» **Required action**
After finding the line containing "(126, 421) = (161, 373): yellow" below, please output that line and each following one through the line containing "(352, 144) = (499, 129): grey", exactly as written.

» **Data listing**
━━━

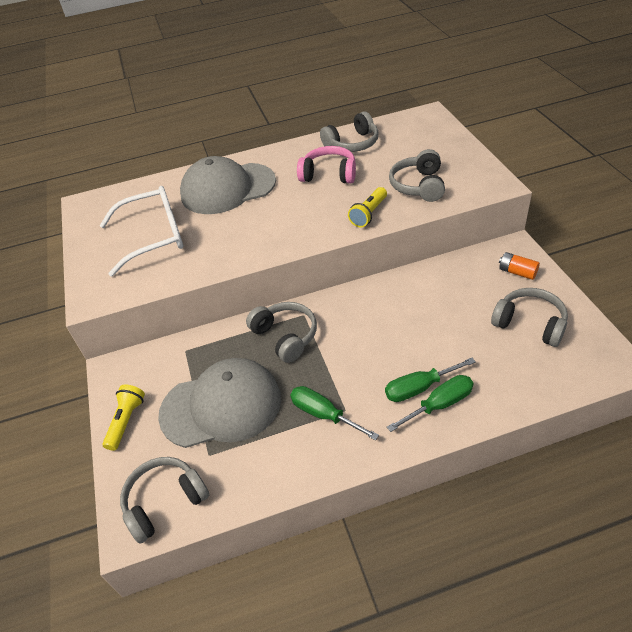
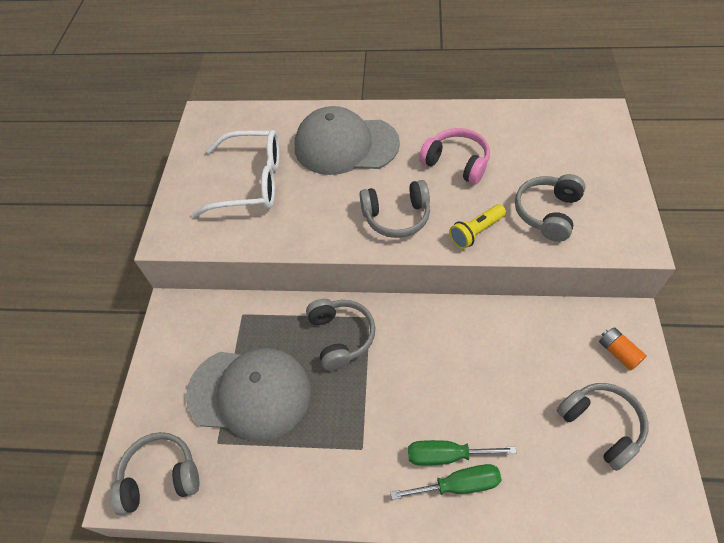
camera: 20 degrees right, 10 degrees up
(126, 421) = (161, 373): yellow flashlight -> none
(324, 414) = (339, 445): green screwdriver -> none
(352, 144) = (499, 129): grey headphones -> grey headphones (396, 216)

━━━

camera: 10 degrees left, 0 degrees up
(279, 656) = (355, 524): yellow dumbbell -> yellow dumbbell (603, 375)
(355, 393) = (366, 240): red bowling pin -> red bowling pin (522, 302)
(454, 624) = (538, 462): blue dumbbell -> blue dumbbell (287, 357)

━━━

» **Response for this exercise**
(126, 421) = (161, 373): yellow flashlight -> none
(324, 414) = (339, 445): green screwdriver -> none
(352, 144) = (499, 129): grey headphones -> grey headphones (396, 216)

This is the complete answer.